**What you are asked to do:** What you give back must match the data exactly, minus the pictures.

Segment Start: The data

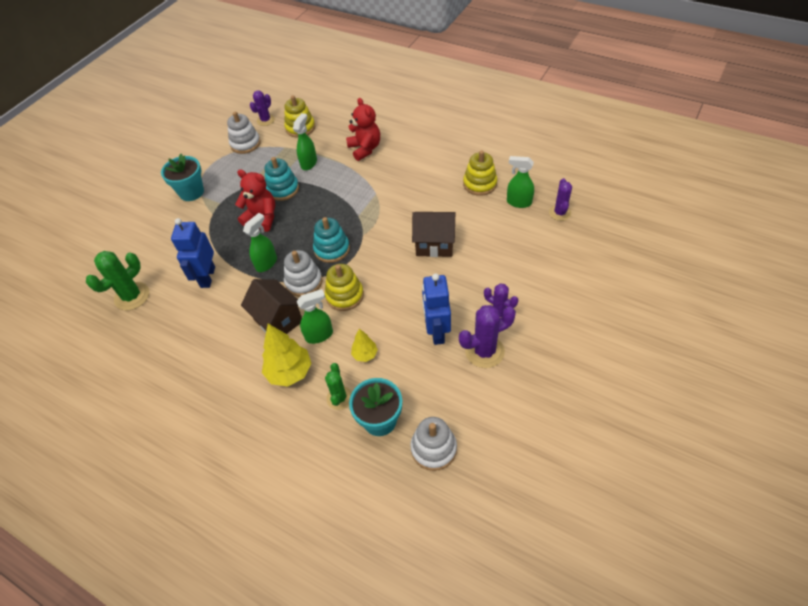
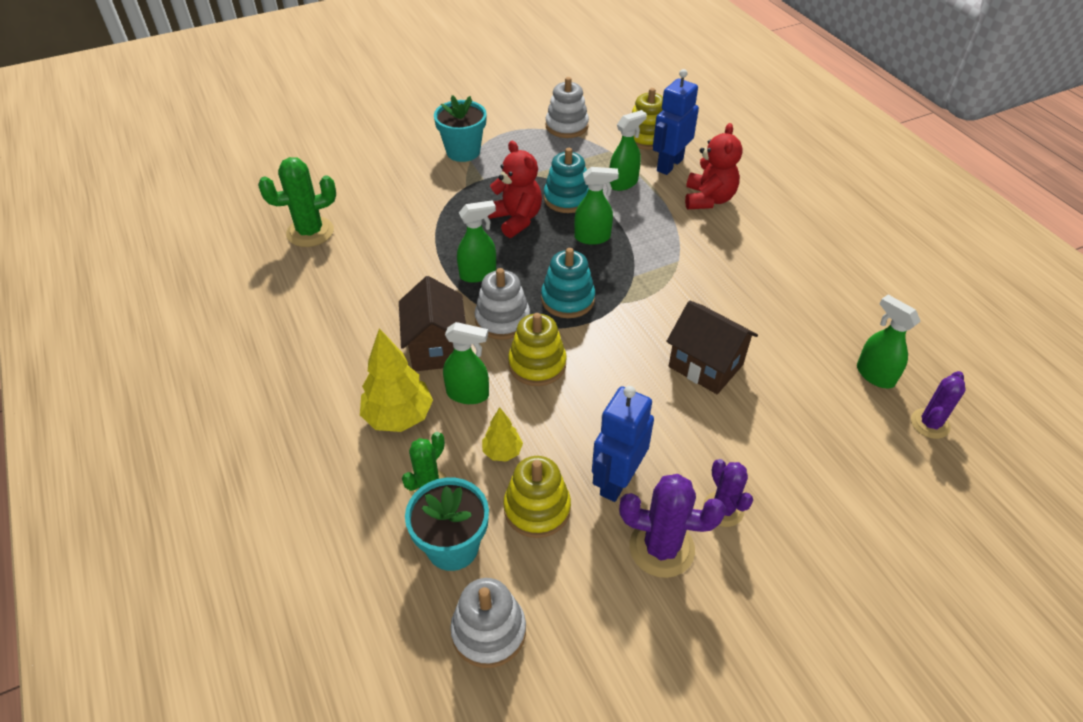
camera: 30 degrees right, 5 degrees down
(207, 277) = (402, 254): blue robot -> blue robot (669, 165)
(265, 120) = (612, 110): purple cactus -> none
(317, 205) = (592, 237): none -> green spray bottle
(480, 184) = (834, 320): yellow stacking toy -> yellow stacking toy (537, 508)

Segment End: The data

**Written solution:**
camera: 30 degrees right, 5 degrees down
(207, 277) = (402, 254): blue robot -> blue robot (669, 165)
(265, 120) = (612, 110): purple cactus -> none
(317, 205) = (592, 237): none -> green spray bottle
(480, 184) = (834, 320): yellow stacking toy -> yellow stacking toy (537, 508)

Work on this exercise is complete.